START THE DATA

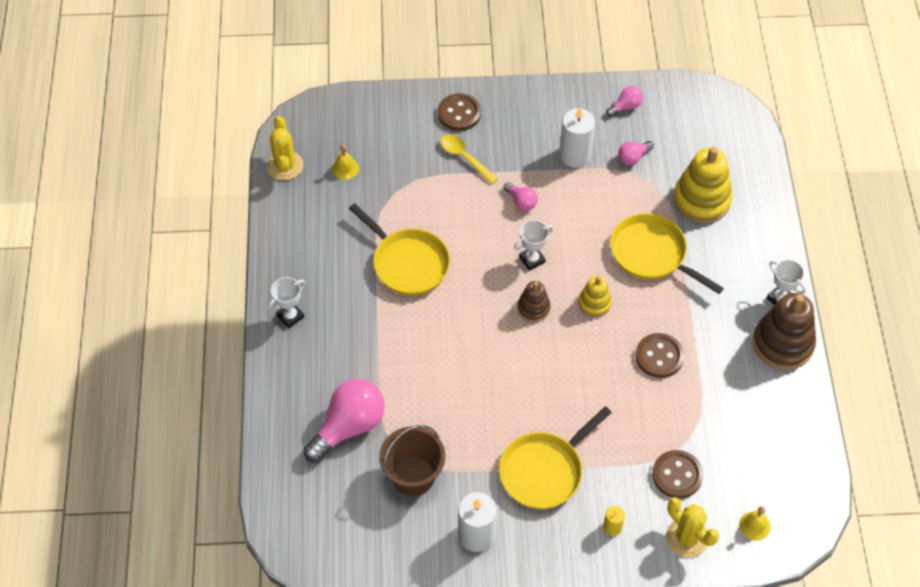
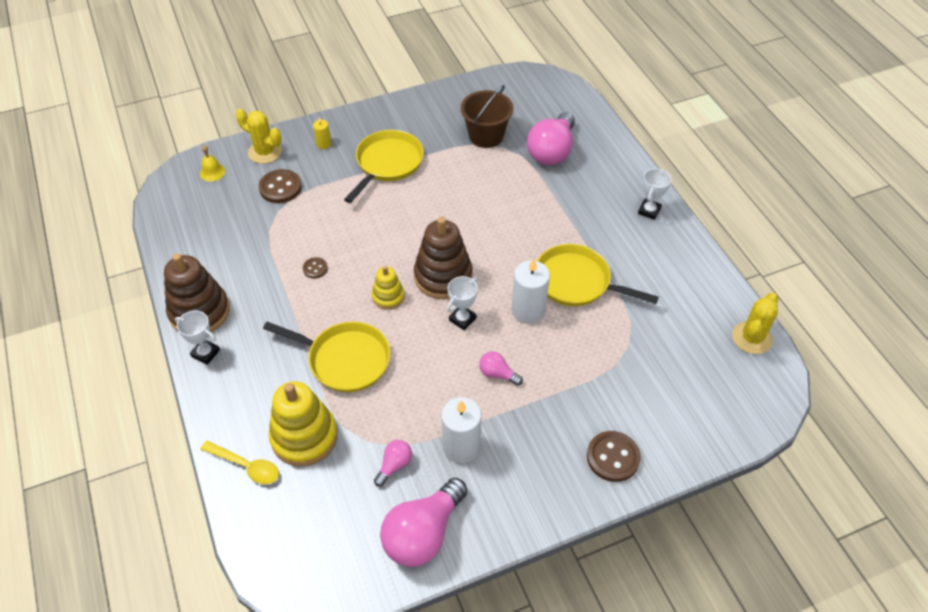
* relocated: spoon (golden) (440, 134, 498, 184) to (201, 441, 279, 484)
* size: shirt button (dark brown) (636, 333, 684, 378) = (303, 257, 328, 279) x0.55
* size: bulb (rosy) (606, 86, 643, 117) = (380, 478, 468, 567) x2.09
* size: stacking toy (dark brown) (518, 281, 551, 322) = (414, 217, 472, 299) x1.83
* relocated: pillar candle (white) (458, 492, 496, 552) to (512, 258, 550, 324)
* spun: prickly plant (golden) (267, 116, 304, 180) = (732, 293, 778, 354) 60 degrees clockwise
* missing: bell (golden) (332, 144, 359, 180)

END THE DATA
START THE DATA

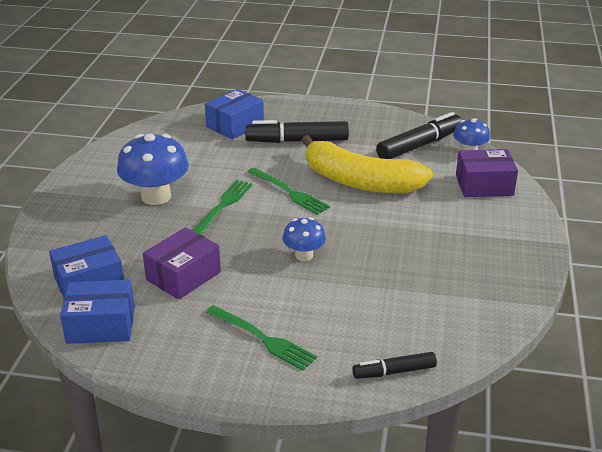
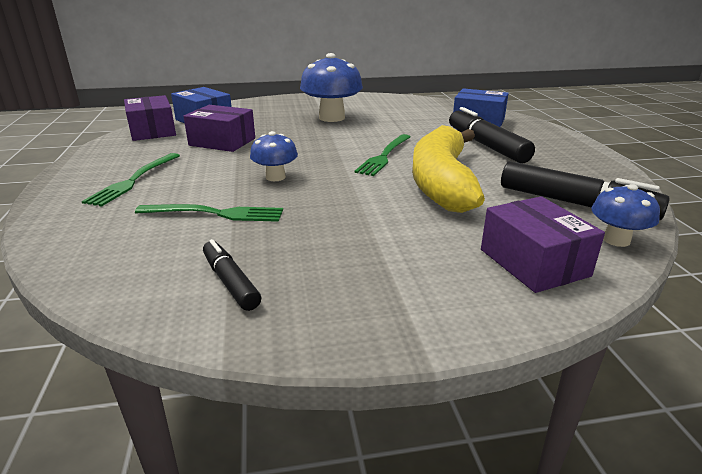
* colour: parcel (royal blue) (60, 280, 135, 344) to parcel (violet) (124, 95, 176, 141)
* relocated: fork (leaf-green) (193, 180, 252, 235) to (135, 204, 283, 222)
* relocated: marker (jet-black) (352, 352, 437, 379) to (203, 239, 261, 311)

END THE DATA

- **PROMPT**
Of the entries above, repeat exactly the lines between the line with "441, 279, 484)" and the line with "472, 299) x1.83", inclusive, and no others.

- **SOLUTION TO THIS PROBLEM**
* relocated: spoon (golden) (440, 134, 498, 184) to (201, 441, 279, 484)
* size: shirt button (dark brown) (636, 333, 684, 378) = (303, 257, 328, 279) x0.55
* size: bulb (rosy) (606, 86, 643, 117) = (380, 478, 468, 567) x2.09
* size: stacking toy (dark brown) (518, 281, 551, 322) = (414, 217, 472, 299) x1.83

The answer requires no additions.